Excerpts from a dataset

--- START ---

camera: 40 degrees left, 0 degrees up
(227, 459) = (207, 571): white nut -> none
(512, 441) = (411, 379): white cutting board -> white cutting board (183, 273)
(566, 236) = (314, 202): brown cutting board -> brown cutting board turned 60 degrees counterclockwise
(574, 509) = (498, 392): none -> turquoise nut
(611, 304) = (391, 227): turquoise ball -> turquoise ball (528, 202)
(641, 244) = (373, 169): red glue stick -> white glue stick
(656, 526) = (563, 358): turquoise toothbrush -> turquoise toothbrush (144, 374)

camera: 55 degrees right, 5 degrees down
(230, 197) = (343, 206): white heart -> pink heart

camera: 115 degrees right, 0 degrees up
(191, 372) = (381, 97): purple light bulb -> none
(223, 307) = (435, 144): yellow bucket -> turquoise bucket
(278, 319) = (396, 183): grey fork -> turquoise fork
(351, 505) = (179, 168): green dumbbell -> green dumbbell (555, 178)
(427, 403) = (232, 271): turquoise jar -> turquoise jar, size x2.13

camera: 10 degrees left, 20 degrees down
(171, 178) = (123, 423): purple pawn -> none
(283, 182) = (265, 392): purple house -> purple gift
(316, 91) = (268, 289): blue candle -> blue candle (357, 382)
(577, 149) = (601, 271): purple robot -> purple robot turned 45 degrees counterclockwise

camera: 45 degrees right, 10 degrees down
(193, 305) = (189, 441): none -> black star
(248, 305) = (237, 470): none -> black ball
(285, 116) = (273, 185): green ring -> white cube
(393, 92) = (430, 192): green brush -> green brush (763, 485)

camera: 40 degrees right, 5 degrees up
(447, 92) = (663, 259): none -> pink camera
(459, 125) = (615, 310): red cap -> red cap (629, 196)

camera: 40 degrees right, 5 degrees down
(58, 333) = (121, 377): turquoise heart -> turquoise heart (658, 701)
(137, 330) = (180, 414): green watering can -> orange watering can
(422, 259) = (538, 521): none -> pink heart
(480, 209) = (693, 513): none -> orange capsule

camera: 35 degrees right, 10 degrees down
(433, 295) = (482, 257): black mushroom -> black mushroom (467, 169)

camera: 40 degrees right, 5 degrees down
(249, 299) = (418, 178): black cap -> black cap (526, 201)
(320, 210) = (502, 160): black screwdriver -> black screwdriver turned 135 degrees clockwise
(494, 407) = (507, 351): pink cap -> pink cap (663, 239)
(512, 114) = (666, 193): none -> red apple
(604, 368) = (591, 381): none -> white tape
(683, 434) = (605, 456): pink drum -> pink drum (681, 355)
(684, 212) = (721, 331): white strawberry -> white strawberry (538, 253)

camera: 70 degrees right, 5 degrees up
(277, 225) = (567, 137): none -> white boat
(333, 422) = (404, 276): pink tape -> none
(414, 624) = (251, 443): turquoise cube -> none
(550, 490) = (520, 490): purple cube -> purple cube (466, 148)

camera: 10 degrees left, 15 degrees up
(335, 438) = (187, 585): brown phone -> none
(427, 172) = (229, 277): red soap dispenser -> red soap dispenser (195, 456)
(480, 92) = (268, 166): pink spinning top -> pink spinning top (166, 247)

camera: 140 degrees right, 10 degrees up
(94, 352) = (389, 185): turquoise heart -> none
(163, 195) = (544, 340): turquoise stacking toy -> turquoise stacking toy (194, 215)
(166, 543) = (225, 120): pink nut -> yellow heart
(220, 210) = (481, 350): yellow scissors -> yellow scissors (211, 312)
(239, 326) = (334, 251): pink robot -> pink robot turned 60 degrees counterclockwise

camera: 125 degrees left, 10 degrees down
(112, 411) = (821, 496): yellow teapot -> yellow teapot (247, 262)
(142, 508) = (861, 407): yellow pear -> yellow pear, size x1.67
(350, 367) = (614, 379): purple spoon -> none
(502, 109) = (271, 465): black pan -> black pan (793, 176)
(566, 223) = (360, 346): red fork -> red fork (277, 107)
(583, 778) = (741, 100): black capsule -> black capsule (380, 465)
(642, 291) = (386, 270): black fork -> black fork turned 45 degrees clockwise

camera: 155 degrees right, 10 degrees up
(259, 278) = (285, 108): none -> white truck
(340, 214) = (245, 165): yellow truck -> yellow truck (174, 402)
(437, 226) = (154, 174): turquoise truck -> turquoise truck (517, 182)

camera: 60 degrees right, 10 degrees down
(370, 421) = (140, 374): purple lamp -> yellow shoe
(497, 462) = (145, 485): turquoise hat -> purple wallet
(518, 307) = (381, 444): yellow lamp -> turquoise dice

--- END ---

Assignment: In the records above, find each line that mentions the string "fork", then copy it.

Response for this exercise:
(278, 319) = (396, 183): grey fork -> turquoise fork
(566, 223) = (360, 346): red fork -> red fork (277, 107)
(642, 291) = (386, 270): black fork -> black fork turned 45 degrees clockwise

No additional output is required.